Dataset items
Content starts
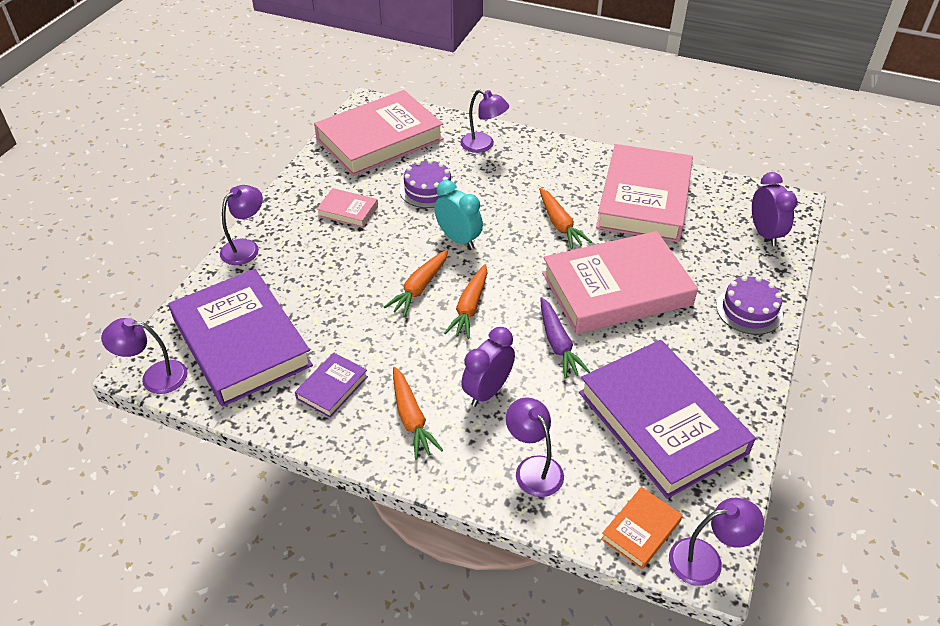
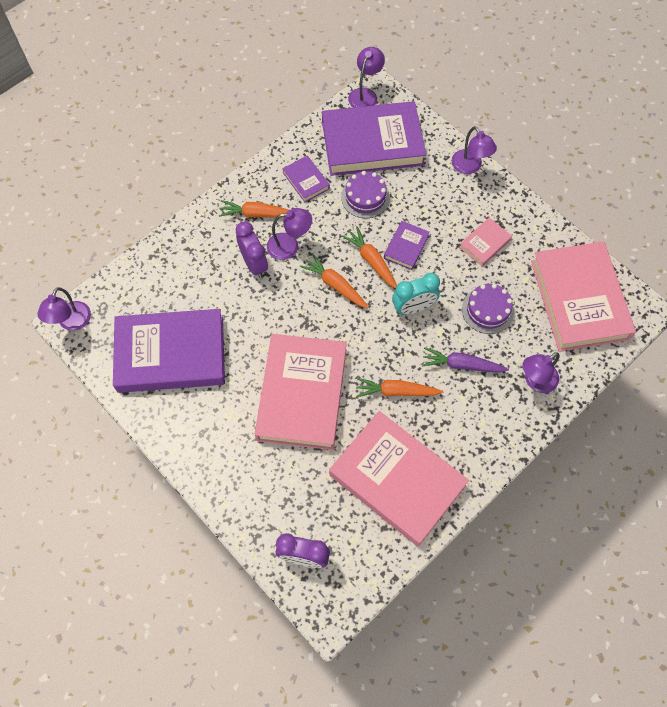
camera: 115 degrees right, 20 degrees up
(385, 266) = (406, 247): none -> purple book
(533, 468) = (183, 264): purple lamp -> purple lamp (289, 246)
(558, 344) = (270, 325): purple carrot -> purple carrot (462, 365)
(641, 530) = (109, 299): orange book -> none
(749, 310) = (229, 479): purple cake -> purple cake (365, 197)

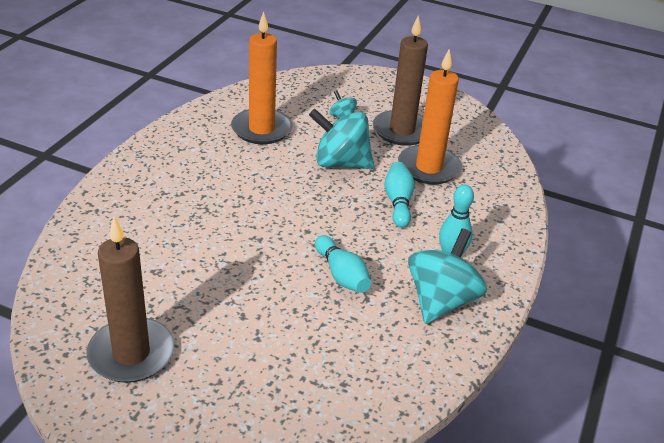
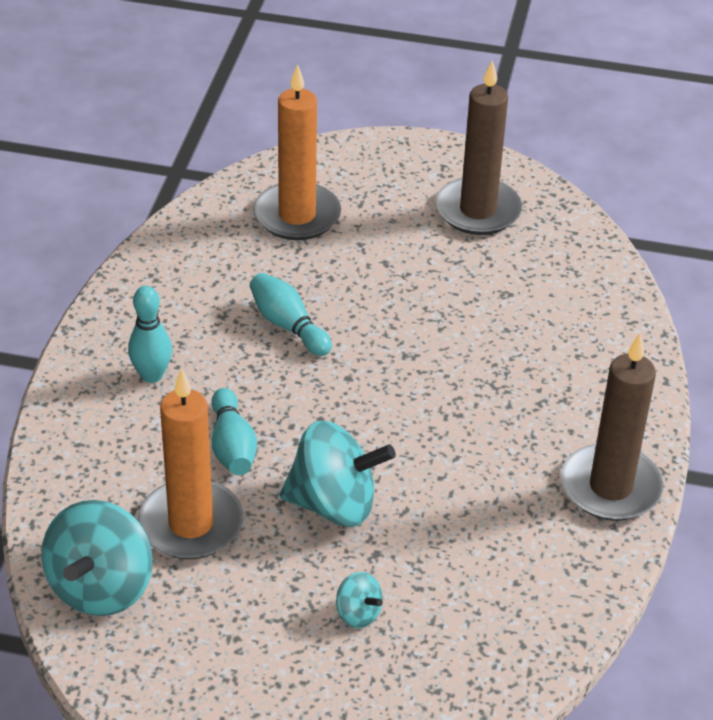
camera: 170 degrees right, 5 degrees up
(261, 129) = (485, 552): orange candle -> orange candle (297, 216)
(402, 131) = (245, 603): brown candle -> brown candle (610, 487)
(441, 301) = (163, 315): turquoise spinning top -> turquoise spinning top (101, 587)

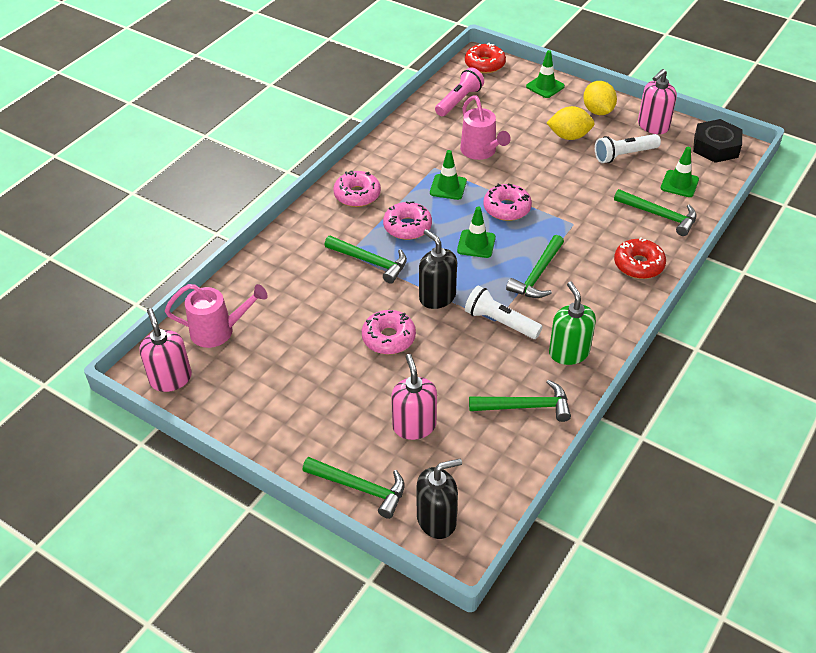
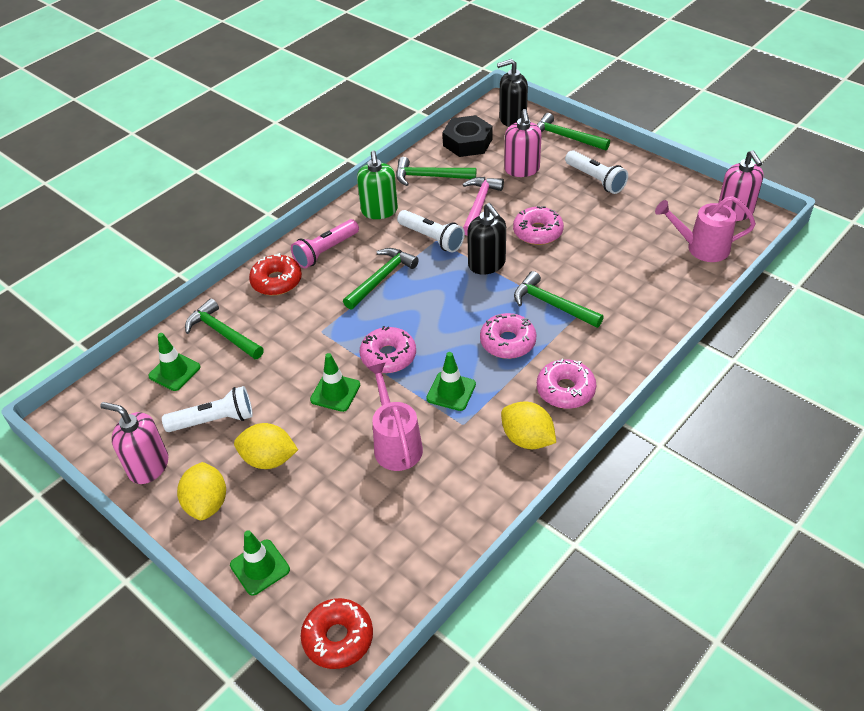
camera: 170 degrees left, 0 degrees up
(323, 415) = (595, 180): none -> white flashlight
(385, 162) = (527, 439): none -> yellow lemon
(457, 368) = (479, 205): none -> pink hammer
(459, 101) = (402, 549): pink flashlight -> pink flashlight (325, 251)
(476, 244) = (435, 315): green traffic cone -> green traffic cone (335, 392)
(653, 126) = (148, 466): pink soap dispenser -> pink soap dispenser turned 120 degrees counterclockwise
(716, 147) = (93, 423): black nut -> black nut (467, 142)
Content ends
What the task requires — Search the entries for the word "orange". Copy every line where it occurs.

Response to this task —
(641, 530) = (109, 299): orange book -> none
(261, 129) = (485, 552): orange candle -> orange candle (297, 216)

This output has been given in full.